### Materials provided:
=== Section Start ===

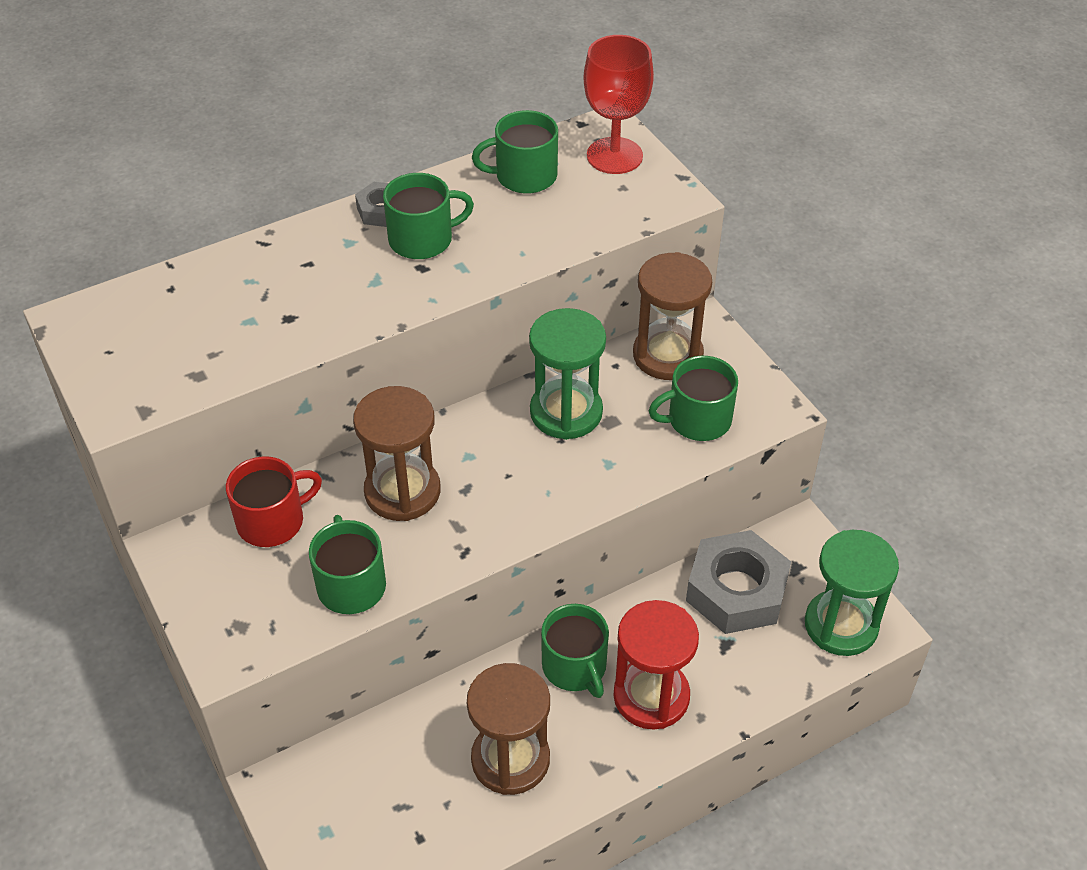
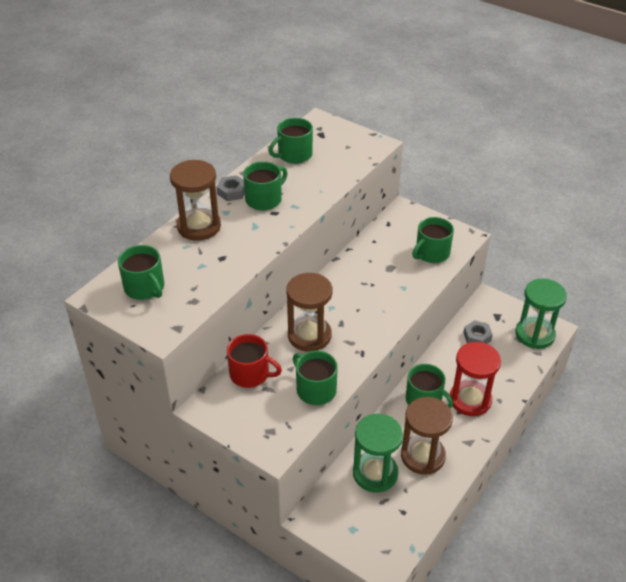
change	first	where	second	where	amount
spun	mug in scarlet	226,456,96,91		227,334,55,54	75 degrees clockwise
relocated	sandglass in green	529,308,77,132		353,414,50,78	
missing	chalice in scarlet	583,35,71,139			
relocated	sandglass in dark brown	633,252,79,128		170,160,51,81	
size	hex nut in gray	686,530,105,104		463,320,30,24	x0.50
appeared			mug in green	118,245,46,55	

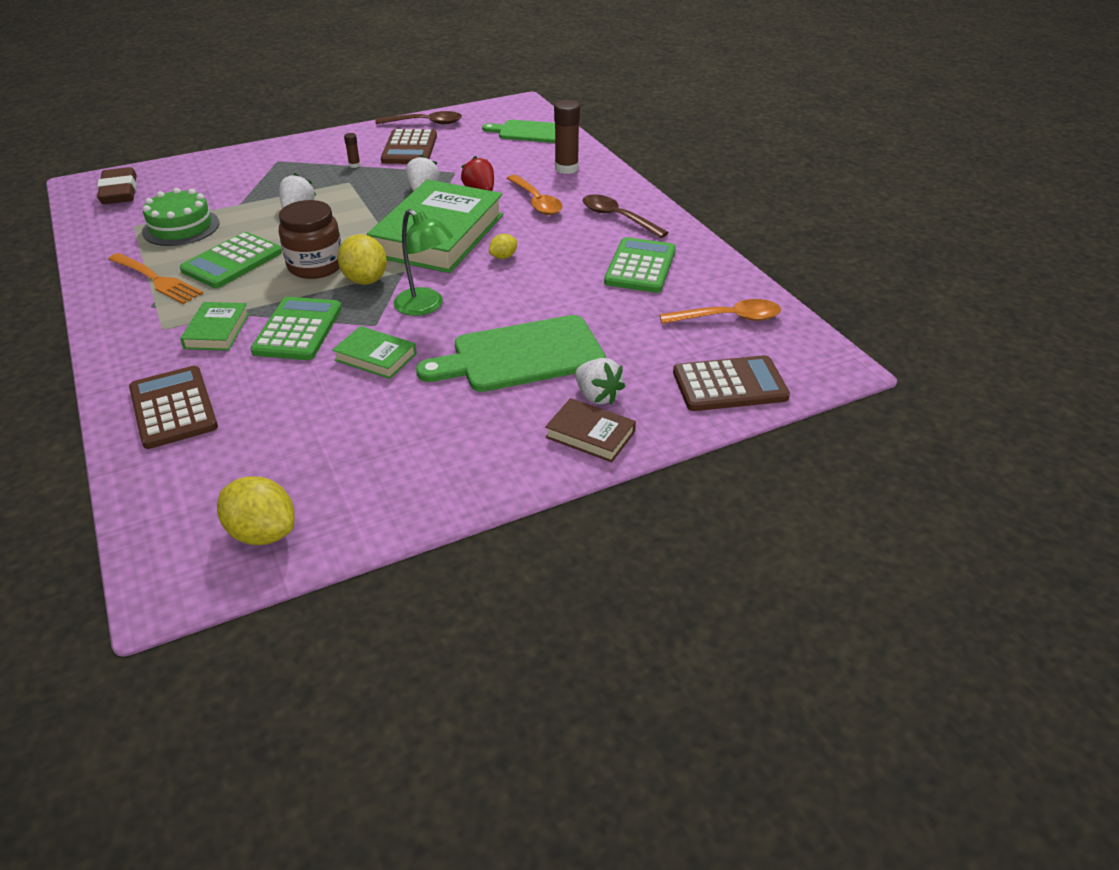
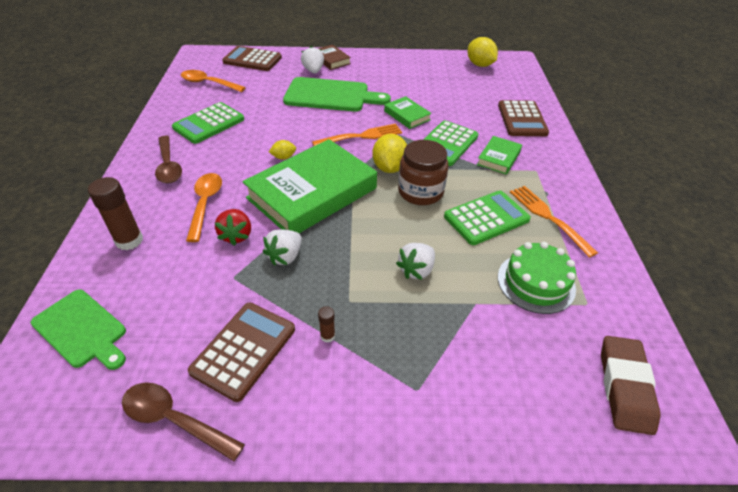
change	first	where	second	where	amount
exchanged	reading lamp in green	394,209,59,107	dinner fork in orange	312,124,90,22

=== Section End ===
=== Section Start ===

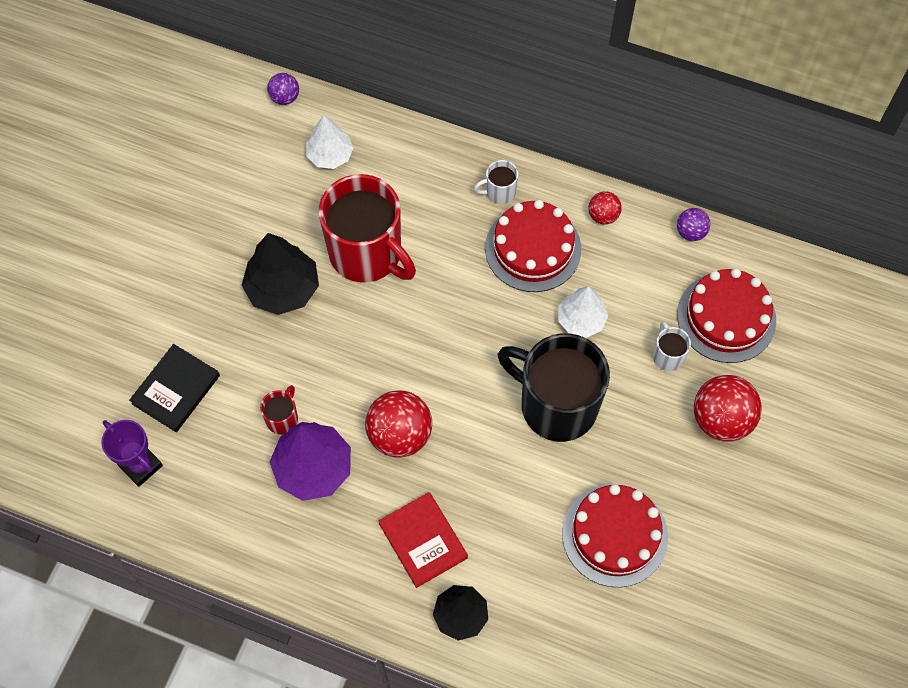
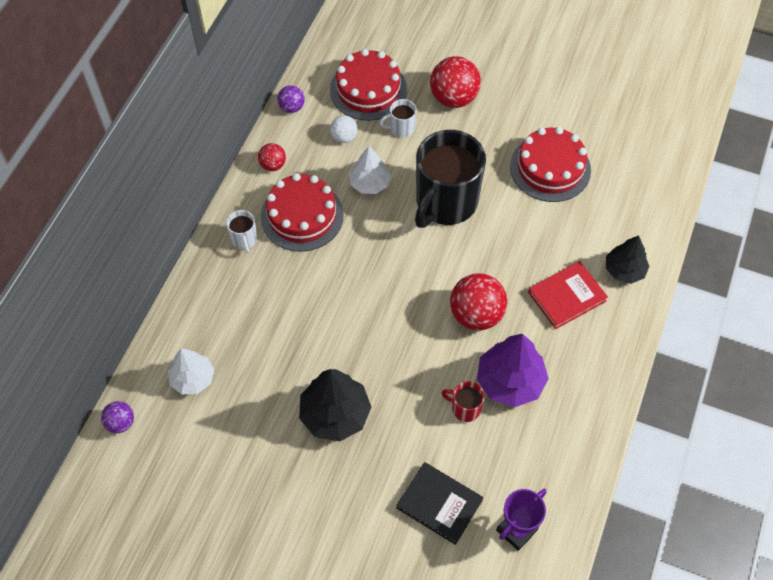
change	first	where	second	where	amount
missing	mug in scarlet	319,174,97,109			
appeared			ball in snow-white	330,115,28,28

=== Section End ===

Determine how many lines of the listing hold the word "relocated", then write only that number.

2